### [Assignment]
Copy all lines containing the string "purple" from the records below.

### [Material to process]
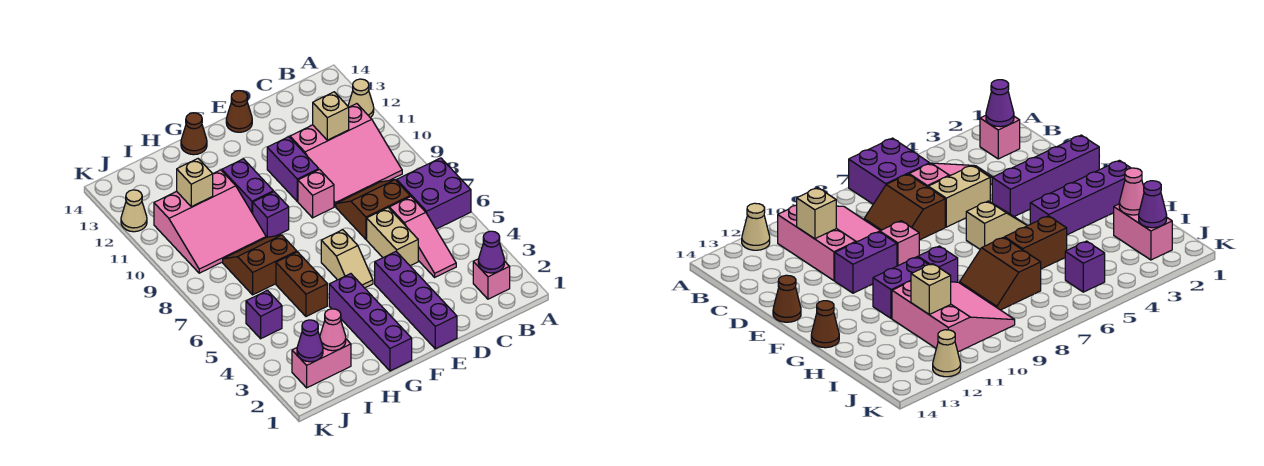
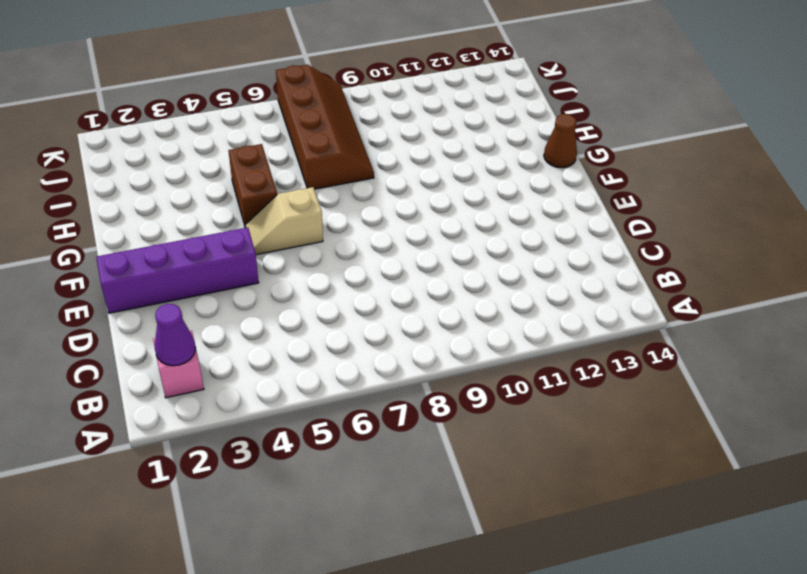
brown brick G5:H5 level 1 -> brown brick H5:H6 level 1
brown slope H7:K8 level 1 top 7 -> brown slope H7:I8 level 1 top 7
none -> purple brick A6:B7 level 1
none -> tan cone A12 level 1
none -> pink slope B9:D11 level 1 top 11

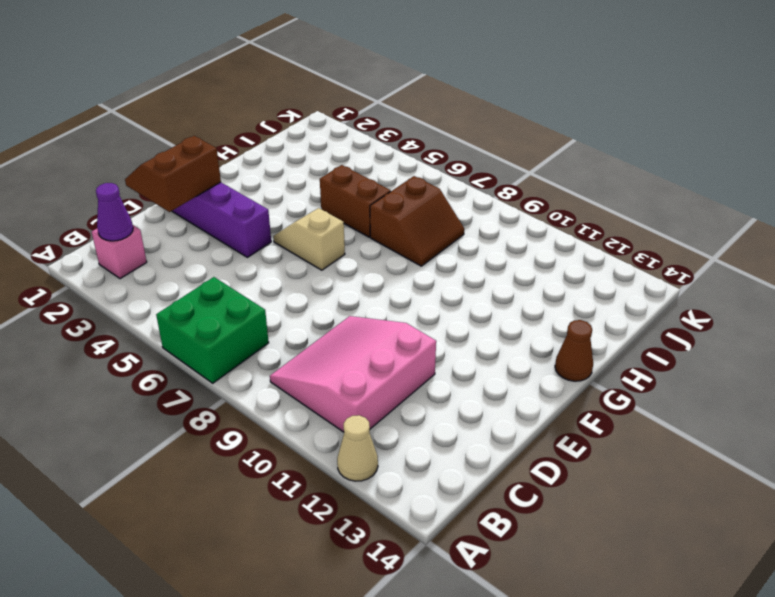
green brick A6:B7 level 1 -> purple brick A6:B7 level 1
brown slope D1:E2 level 2 top 2 -> brown slope C7:D8 level 1 top 7
none -> pink slope C4:C6 level 1 top 6
none -> tan brick D5:D6 level 1
none -> pink brick E9 level 1

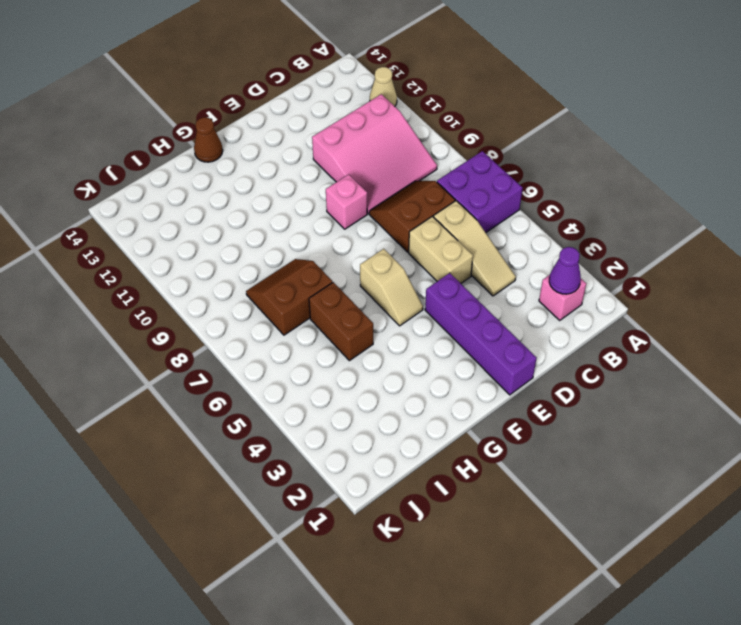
tan slope C4:C6 level 1 top 6 -> pink slope C4:C6 level 1 top 6
none -> purple brick E10:E11 level 1
none -> brown cone E14 level 1
none -> purple brick G1:G4 level 1

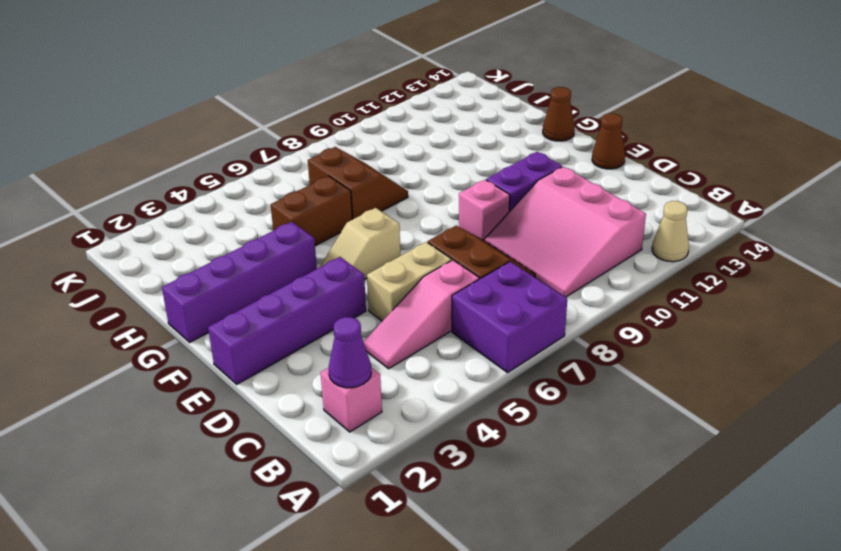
none -> purple brick G9 level 1
none -> purple brick G10:G11 level 1
none -> pink slope H9:J11 level 1 top 11

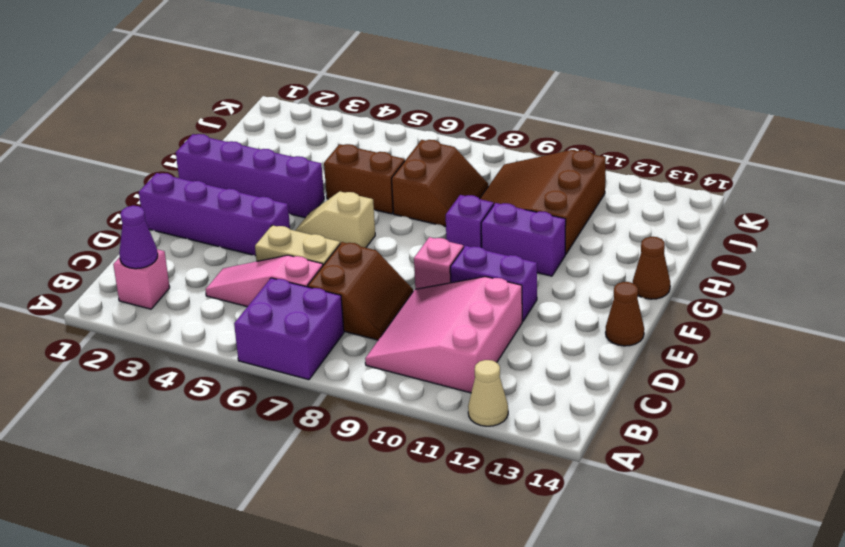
brown slope H9:J11 level 1 top 11 -> pink slope H9:J11 level 1 top 11
none -> pink brick I2:J2 level 1
none -> purple brick J5 level 1
none -> tan cone K12 level 1

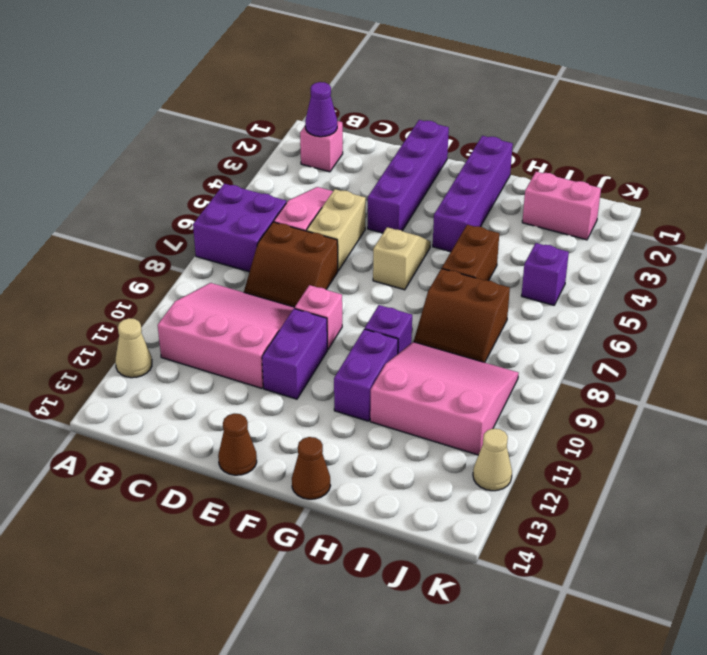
none -> tan brick C11 level 2
none -> pink cone I2 level 2
none -> tan brick I11 level 2

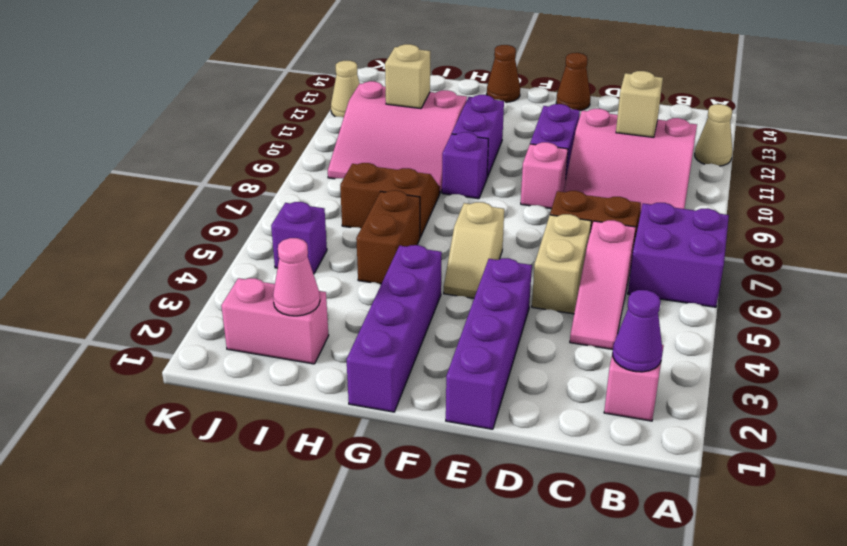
none -> purple cone J2 level 2

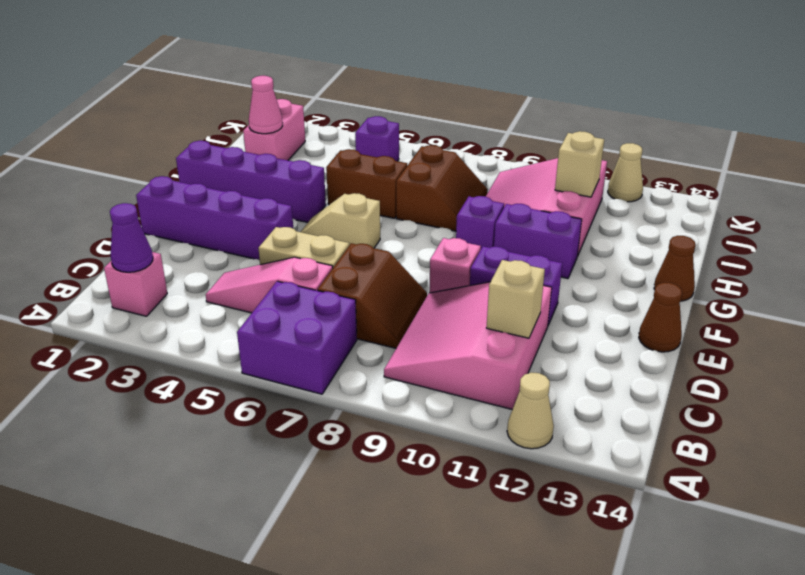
none -> purple cone J2 level 2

### [Solution]
none -> purple brick A6:B7 level 1
green brick A6:B7 level 1 -> purple brick A6:B7 level 1
none -> purple brick E10:E11 level 1
none -> purple brick G1:G4 level 1
none -> purple brick G9 level 1
none -> purple brick G10:G11 level 1
none -> purple brick J5 level 1
none -> purple cone J2 level 2
none -> purple cone J2 level 2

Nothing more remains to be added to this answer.